● Activity
What lines in this listing contain the string "purple"? Report each one by copying it.

==============================

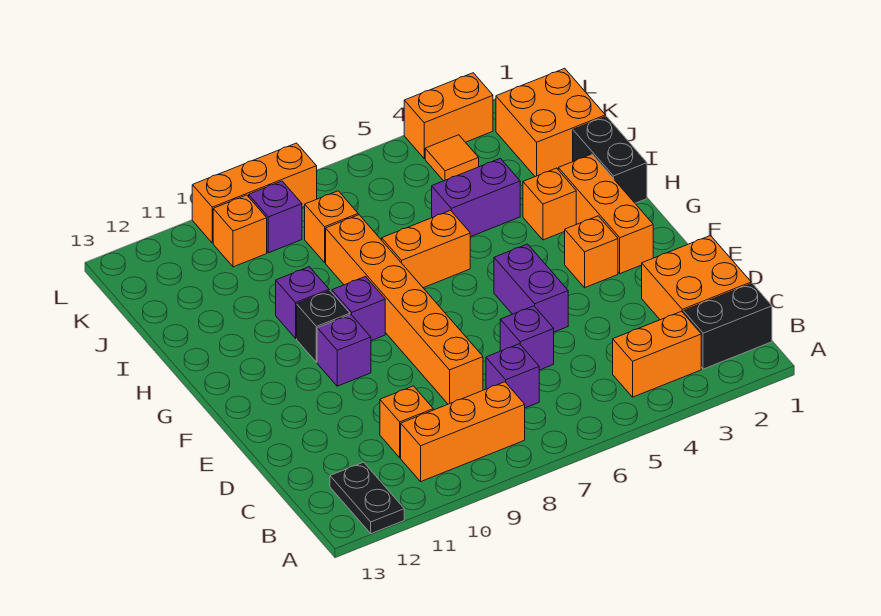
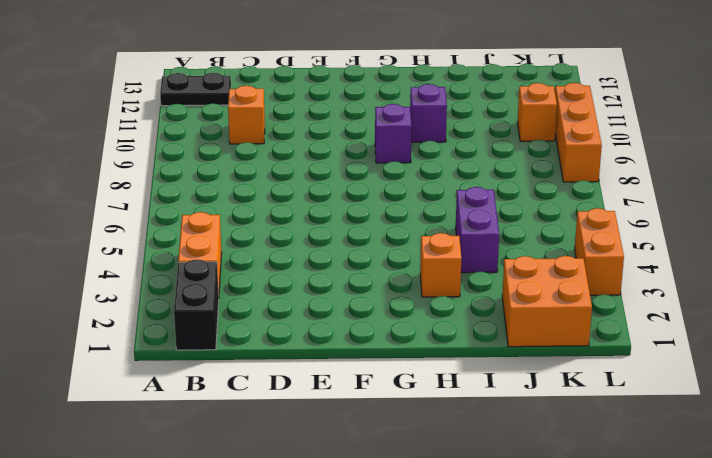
none -> orange brick B8:B10 level 1
none -> orange brick C1:D2 level 1
none -> purple brick C7 level 1

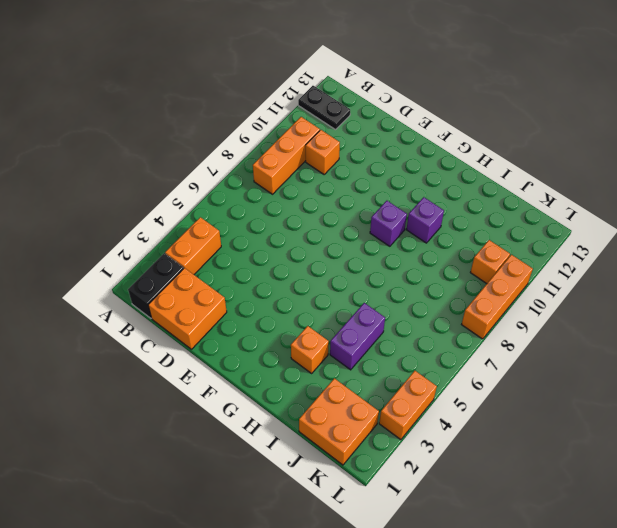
none -> purple brick C7 level 1
none -> purple brick D6 level 1
none -> orange brick D8:I8 level 1

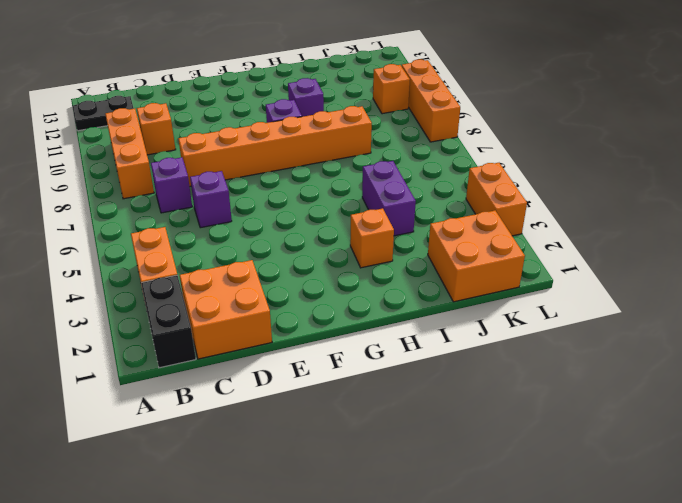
none -> purple brick E5:F5 level 1
none -> orange brick F2:H2 level 1
none -> orange brick F3 level 1

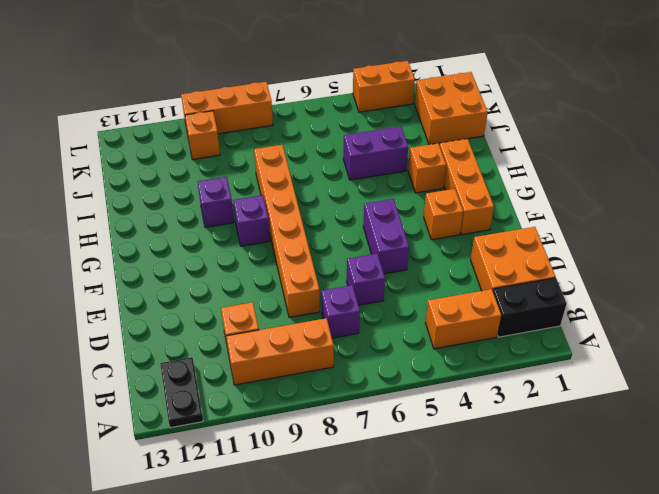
none -> purple brick F10 level 1
none -> black brick G10 level 1
none -> black brick H1:I1 level 1

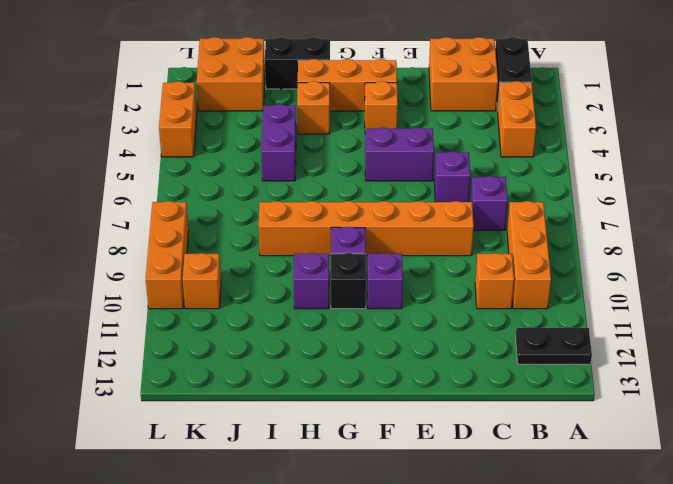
none -> orange brick H6:H7 level 1
none -> orange brick J8 level 1
none -> orange tile K4 level 1

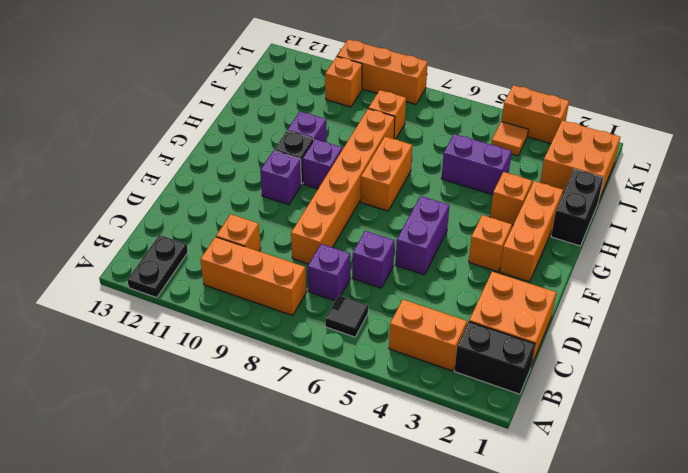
black tile B6 level 1 -> none
orange brick G7:H7 level 1 -> orange brick H6:H7 level 1
none -> purple brick K9 level 1

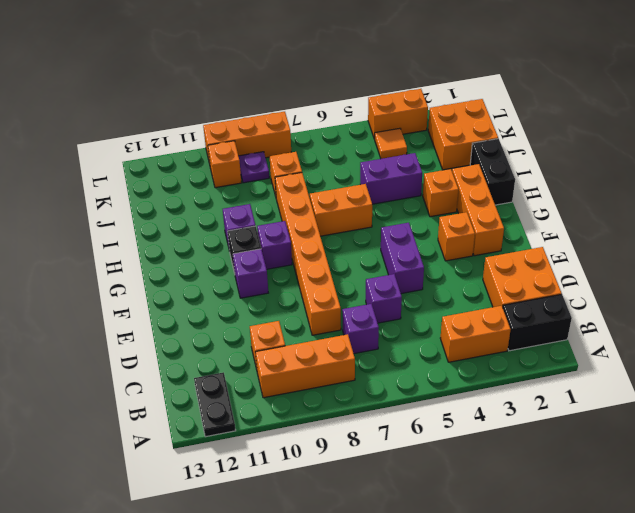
purple plate K9 level 1 -> purple brick K9 level 1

==============================

● Written reply
none -> purple brick C7 level 1
none -> purple brick C7 level 1
none -> purple brick D6 level 1
none -> purple brick E5:F5 level 1
none -> purple brick F10 level 1
none -> purple brick K9 level 1
purple plate K9 level 1 -> purple brick K9 level 1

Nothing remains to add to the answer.